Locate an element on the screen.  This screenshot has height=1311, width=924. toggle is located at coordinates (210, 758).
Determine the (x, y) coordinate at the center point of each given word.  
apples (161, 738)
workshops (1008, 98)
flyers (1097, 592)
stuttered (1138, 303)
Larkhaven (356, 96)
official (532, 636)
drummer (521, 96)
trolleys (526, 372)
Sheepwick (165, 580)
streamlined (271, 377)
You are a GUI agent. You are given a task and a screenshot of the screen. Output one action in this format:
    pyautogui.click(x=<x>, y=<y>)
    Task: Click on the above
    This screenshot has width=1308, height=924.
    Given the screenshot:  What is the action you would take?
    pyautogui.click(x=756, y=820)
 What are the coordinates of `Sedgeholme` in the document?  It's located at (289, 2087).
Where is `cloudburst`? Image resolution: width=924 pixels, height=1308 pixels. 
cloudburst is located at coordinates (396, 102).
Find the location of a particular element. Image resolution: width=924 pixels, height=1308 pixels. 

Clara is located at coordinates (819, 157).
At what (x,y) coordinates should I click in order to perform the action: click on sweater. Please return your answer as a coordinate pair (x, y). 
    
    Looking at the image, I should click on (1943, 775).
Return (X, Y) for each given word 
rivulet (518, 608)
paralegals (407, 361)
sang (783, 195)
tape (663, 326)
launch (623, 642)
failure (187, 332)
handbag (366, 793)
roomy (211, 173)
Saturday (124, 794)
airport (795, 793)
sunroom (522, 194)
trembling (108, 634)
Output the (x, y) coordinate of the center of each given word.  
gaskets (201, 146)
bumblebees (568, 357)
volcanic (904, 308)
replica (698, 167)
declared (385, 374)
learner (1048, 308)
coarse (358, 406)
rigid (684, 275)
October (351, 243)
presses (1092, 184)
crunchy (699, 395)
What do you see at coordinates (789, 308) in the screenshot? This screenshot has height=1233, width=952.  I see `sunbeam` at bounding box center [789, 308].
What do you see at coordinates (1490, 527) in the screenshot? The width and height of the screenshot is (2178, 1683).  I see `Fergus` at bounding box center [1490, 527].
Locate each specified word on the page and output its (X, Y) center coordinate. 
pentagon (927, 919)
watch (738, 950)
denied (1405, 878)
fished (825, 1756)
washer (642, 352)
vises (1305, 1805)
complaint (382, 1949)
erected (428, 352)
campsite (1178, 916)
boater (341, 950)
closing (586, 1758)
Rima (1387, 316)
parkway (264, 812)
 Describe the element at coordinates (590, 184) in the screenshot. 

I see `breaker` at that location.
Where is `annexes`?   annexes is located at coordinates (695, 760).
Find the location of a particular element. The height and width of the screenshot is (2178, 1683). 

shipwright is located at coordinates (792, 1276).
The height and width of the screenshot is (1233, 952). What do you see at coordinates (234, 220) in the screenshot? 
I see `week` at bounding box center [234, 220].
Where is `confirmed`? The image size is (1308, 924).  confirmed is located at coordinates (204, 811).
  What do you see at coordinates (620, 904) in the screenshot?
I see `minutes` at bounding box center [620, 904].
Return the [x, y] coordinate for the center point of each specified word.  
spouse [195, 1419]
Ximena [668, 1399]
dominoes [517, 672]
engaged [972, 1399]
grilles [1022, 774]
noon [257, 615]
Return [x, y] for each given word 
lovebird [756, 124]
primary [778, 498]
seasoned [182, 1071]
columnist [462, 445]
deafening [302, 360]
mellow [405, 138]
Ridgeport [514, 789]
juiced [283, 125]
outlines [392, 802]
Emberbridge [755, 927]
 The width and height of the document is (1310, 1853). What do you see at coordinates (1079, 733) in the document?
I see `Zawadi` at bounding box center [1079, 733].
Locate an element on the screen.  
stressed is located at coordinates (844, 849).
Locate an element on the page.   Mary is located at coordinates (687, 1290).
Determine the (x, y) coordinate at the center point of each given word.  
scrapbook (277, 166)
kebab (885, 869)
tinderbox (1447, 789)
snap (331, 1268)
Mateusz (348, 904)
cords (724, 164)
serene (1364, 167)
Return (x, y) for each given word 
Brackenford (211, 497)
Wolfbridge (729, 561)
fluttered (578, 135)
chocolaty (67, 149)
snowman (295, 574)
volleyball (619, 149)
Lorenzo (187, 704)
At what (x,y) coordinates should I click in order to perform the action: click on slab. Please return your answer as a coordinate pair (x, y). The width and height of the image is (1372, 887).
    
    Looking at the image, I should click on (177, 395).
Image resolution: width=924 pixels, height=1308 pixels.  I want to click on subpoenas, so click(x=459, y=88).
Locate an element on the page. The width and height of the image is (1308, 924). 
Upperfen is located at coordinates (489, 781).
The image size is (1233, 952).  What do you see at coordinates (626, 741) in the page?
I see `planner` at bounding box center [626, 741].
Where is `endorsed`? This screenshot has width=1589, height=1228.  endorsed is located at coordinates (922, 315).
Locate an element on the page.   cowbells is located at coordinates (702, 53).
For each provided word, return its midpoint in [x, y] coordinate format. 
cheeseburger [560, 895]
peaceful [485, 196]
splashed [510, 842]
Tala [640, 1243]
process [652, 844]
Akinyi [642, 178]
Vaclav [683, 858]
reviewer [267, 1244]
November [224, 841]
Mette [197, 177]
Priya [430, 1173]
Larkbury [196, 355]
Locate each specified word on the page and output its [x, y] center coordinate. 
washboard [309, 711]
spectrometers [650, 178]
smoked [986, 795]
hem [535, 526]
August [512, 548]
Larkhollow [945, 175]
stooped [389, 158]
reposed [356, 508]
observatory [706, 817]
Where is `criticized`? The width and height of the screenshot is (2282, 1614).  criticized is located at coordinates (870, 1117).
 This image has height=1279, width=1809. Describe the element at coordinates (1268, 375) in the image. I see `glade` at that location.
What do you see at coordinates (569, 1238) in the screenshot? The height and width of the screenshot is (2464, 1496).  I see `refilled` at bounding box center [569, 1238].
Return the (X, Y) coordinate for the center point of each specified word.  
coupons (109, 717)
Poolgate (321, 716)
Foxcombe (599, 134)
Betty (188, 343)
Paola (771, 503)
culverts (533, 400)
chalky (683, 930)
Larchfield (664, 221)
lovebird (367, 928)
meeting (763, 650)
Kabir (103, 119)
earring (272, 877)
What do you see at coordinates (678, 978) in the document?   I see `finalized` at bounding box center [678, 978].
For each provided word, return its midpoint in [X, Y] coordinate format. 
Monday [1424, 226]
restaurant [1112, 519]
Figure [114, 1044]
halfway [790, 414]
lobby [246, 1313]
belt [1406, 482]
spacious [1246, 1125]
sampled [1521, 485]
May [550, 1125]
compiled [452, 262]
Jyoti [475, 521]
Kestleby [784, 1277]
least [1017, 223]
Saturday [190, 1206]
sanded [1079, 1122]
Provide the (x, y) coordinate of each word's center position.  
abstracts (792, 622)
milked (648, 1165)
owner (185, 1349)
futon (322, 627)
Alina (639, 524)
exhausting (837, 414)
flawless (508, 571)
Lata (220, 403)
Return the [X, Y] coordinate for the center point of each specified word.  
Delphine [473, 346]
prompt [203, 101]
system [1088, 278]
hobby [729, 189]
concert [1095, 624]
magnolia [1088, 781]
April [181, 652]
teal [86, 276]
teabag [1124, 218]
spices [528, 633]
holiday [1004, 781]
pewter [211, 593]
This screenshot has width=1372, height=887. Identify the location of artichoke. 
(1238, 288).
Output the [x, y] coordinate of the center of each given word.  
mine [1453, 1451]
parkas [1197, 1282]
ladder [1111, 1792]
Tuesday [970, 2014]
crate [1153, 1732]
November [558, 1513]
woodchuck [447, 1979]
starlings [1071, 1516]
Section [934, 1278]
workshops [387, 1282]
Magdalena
* * *
■ WHAT IS ASKED: Present every line of the material above as a numbered list, omitting any blank lines.

■ FULL ANSWER:
1. Locate an element on the screen.  This screenshot has height=1311, width=924. toggle is located at coordinates (210, 758).
2. Determine the (x, y) coordinate at the center point of each given word.  
3. apples (161, 738)
4. workshops (1008, 98)
5. flyers (1097, 592)
6. stuttered (1138, 303)
7. Larkhaven (356, 96)
8. official (532, 636)
9. drummer (521, 96)
10. trolleys (526, 372)
11. Sheepwick (165, 580)
12. streamlined (271, 377)
13. You are a GUI agent. You are given a task and a screenshot of the screen. Output one action in this format:
14.     pyautogui.click(x=<x>, y=<y>)
15.     Task: Click on the above
16.     This screenshot has width=1308, height=924.
17.     Given the screenshot:  What is the action you would take?
18.     pyautogui.click(x=756, y=820)
19.  What are the coordinates of `Sedgeholme` in the document?  It's located at (289, 2087).
20. Where is `cloudburst`? Image resolution: width=924 pixels, height=1308 pixels. 
21. cloudburst is located at coordinates (396, 102).
22. Find the location of a particular element. Image resolution: width=924 pixels, height=1308 pixels. 
23. Clara is located at coordinates (819, 157).
24. At what (x,y) coordinates should I click in order to perform the action: click on sweater. Please return your answer as a coordinate pair (x, y). 
25.     Looking at the image, I should click on (1943, 775).
26. Return (X, Y) for each given word 
27. rivulet (518, 608)
28. paralegals (407, 361)
29. sang (783, 195)
30. tape (663, 326)
31. launch (623, 642)
32. failure (187, 332)
33. handbag (366, 793)
34. roomy (211, 173)
35. Saturday (124, 794)
36. airport (795, 793)
37. sunroom (522, 194)
38. trembling (108, 634)
39. Output the (x, y) coordinate of the center of each given word.  
40. gaskets (201, 146)
41. bumblebees (568, 357)
42. volcanic (904, 308)
43. replica (698, 167)
44. declared (385, 374)
45. learner (1048, 308)
46. coarse (358, 406)
47. rigid (684, 275)
48. October (351, 243)
49. presses (1092, 184)
50. crunchy (699, 395)
51. What do you see at coordinates (789, 308) in the screenshot? This screenshot has height=1233, width=952.  I see `sunbeam` at bounding box center [789, 308].
52. What do you see at coordinates (1490, 527) in the screenshot? The width and height of the screenshot is (2178, 1683).  I see `Fergus` at bounding box center [1490, 527].
53. Locate each specified word on the page and output its (X, Y) center coordinate. 
54. pentagon (927, 919)
55. watch (738, 950)
56. denied (1405, 878)
57. fished (825, 1756)
58. washer (642, 352)
59. vises (1305, 1805)
60. complaint (382, 1949)
61. erected (428, 352)
62. campsite (1178, 916)
63. boater (341, 950)
64. closing (586, 1758)
65. Rima (1387, 316)
66. parkway (264, 812)
67.  Describe the element at coordinates (590, 184) in the screenshot. 
68. I see `breaker` at that location.
69. Where is `annexes`?   annexes is located at coordinates (695, 760).
70. Find the location of a particular element. The height and width of the screenshot is (2178, 1683). 
71. shipwright is located at coordinates (792, 1276).
72. The height and width of the screenshot is (1233, 952). What do you see at coordinates (234, 220) in the screenshot? 
73. I see `week` at bounding box center [234, 220].
74. Where is `confirmed`? The image size is (1308, 924).  confirmed is located at coordinates (204, 811).
75.   What do you see at coordinates (620, 904) in the screenshot?
76. I see `minutes` at bounding box center [620, 904].
77. Return the [x, y] coordinate for the center point of each specified word.  
78. spouse [195, 1419]
79. Ximena [668, 1399]
80. dominoes [517, 672]
81. engaged [972, 1399]
82. grilles [1022, 774]
83. noon [257, 615]
84. Return [x, y] for each given word 
85. lovebird [756, 124]
86. primary [778, 498]
87. seasoned [182, 1071]
88. columnist [462, 445]
89. deafening [302, 360]
90. mellow [405, 138]
91. Ridgeport [514, 789]
92. juiced [283, 125]
93. outlines [392, 802]
94. Emberbridge [755, 927]
95.  The width and height of the document is (1310, 1853). What do you see at coordinates (1079, 733) in the document?
96. I see `Zawadi` at bounding box center [1079, 733].
97. Locate an element on the screen.  
98. stressed is located at coordinates (844, 849).
99. Locate an element on the page.   Mary is located at coordinates (687, 1290).
100. Determine the (x, y) coordinate at the center point of each given word.  
101. scrapbook (277, 166)
102. kebab (885, 869)
103. tinderbox (1447, 789)
104. snap (331, 1268)
105. Mateusz (348, 904)
106. cords (724, 164)
107. serene (1364, 167)
108. Return (x, y) for each given word 
109. Brackenford (211, 497)
110. Wolfbridge (729, 561)
111. fluttered (578, 135)
112. chocolaty (67, 149)
113. snowman (295, 574)
114. volleyball (619, 149)
115. Lorenzo (187, 704)
116. At what (x,y) coordinates should I click in order to perform the action: click on slab. Please return your answer as a coordinate pair (x, y). The width and height of the image is (1372, 887).
117.     Looking at the image, I should click on (177, 395).
118. Image resolution: width=924 pixels, height=1308 pixels.  I want to click on subpoenas, so click(x=459, y=88).
119. Locate an element on the page. The width and height of the image is (1308, 924). 
120. Upperfen is located at coordinates (489, 781).
121. The image size is (1233, 952).  What do you see at coordinates (626, 741) in the page?
122. I see `planner` at bounding box center [626, 741].
123. Where is `endorsed`? This screenshot has width=1589, height=1228.  endorsed is located at coordinates (922, 315).
124. Locate an element on the page.   cowbells is located at coordinates (702, 53).
125. For each provided word, return its midpoint in [x, y] coordinate format. 
126. cheeseburger [560, 895]
127. peaceful [485, 196]
128. splashed [510, 842]
129. Tala [640, 1243]
130. process [652, 844]
131. Akinyi [642, 178]
132. Vaclav [683, 858]
133. reviewer [267, 1244]
134. November [224, 841]
135. Mette [197, 177]
136. Priya [430, 1173]
137. Larkbury [196, 355]
138. Locate each specified word on the page and output its [x, y] center coordinate. 
139. washboard [309, 711]
140. spectrometers [650, 178]
141. smoked [986, 795]
142. hem [535, 526]
143. August [512, 548]
144. Larkhollow [945, 175]
145. stooped [389, 158]
146. reposed [356, 508]
147. observatory [706, 817]
148. Where is `criticized`? The width and height of the screenshot is (2282, 1614).  criticized is located at coordinates (870, 1117).
149.  This image has height=1279, width=1809. Describe the element at coordinates (1268, 375) in the image. I see `glade` at that location.
150. What do you see at coordinates (569, 1238) in the screenshot? The height and width of the screenshot is (2464, 1496).  I see `refilled` at bounding box center [569, 1238].
151. Return the (X, Y) coordinate for the center point of each specified word.  
152. coupons (109, 717)
153. Poolgate (321, 716)
154. Foxcombe (599, 134)
155. Betty (188, 343)
156. Paola (771, 503)
157. culverts (533, 400)
158. chalky (683, 930)
159. Larchfield (664, 221)
160. lovebird (367, 928)
161. meeting (763, 650)
162. Kabir (103, 119)
163. earring (272, 877)
164. What do you see at coordinates (678, 978) in the document?   I see `finalized` at bounding box center [678, 978].
165. For each provided word, return its midpoint in [X, Y] coordinate format. 
166. Monday [1424, 226]
167. restaurant [1112, 519]
168. Figure [114, 1044]
169. halfway [790, 414]
170. lobby [246, 1313]
171. belt [1406, 482]
172. spacious [1246, 1125]
173. sampled [1521, 485]
174. May [550, 1125]
175. compiled [452, 262]
176. Jyoti [475, 521]
177. Kestleby [784, 1277]
178. least [1017, 223]
179. Saturday [190, 1206]
180. sanded [1079, 1122]
181. Provide the (x, y) coordinate of each word's center position.  
182. abstracts (792, 622)
183. milked (648, 1165)
184. owner (185, 1349)
185. futon (322, 627)
186. Alina (639, 524)
187. exhausting (837, 414)
188. flawless (508, 571)
189. Lata (220, 403)
190. Return the [X, Y] coordinate for the center point of each specified word.  
191. Delphine [473, 346]
192. prompt [203, 101]
193. system [1088, 278]
194. hobby [729, 189]
195. concert [1095, 624]
196. magnolia [1088, 781]
197. April [181, 652]
198. teal [86, 276]
199. teabag [1124, 218]
200. spices [528, 633]
201. holiday [1004, 781]
202. pewter [211, 593]
203. This screenshot has width=1372, height=887. Identify the location of artichoke. 
204. (1238, 288).
205. Output the [x, y] coordinate of the center of each given word.  
206. mine [1453, 1451]
207. parkas [1197, 1282]
208. ladder [1111, 1792]
209. Tuesday [970, 2014]
210. crate [1153, 1732]
211. November [558, 1513]
212. woodchuck [447, 1979]
213. starlings [1071, 1516]
214. Section [934, 1278]
215. workshops [387, 1282]
216. Magdalena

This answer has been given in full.